---------- Extracted information ----------
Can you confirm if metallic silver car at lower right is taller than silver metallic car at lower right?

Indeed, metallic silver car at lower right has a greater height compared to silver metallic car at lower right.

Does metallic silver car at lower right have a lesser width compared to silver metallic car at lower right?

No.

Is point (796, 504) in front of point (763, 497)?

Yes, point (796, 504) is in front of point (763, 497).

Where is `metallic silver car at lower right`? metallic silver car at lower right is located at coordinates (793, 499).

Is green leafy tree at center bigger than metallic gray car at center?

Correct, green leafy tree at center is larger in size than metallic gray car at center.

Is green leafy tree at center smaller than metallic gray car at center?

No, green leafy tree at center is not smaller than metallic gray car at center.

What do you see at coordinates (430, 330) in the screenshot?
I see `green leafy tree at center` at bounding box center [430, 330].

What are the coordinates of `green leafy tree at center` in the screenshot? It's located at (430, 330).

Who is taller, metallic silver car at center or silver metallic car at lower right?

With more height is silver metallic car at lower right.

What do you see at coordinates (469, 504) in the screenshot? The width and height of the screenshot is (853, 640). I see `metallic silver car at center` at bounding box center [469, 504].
----------
Aim - Please copy every one of the records above word for word.

Solution for this task -
Can you confirm if metallic silver car at lower right is taller than silver metallic car at lower right?

Indeed, metallic silver car at lower right has a greater height compared to silver metallic car at lower right.

Does metallic silver car at lower right have a lesser width compared to silver metallic car at lower right?

No.

Is point (796, 504) in front of point (763, 497)?

Yes, point (796, 504) is in front of point (763, 497).

Where is `metallic silver car at lower right`? metallic silver car at lower right is located at coordinates (793, 499).

Is green leafy tree at center bigger than metallic gray car at center?

Correct, green leafy tree at center is larger in size than metallic gray car at center.

Is green leafy tree at center smaller than metallic gray car at center?

No, green leafy tree at center is not smaller than metallic gray car at center.

What do you see at coordinates (430, 330) in the screenshot?
I see `green leafy tree at center` at bounding box center [430, 330].

What are the coordinates of `green leafy tree at center` in the screenshot? It's located at (430, 330).

Who is taller, metallic silver car at center or silver metallic car at lower right?

With more height is silver metallic car at lower right.

What do you see at coordinates (469, 504) in the screenshot? The width and height of the screenshot is (853, 640). I see `metallic silver car at center` at bounding box center [469, 504].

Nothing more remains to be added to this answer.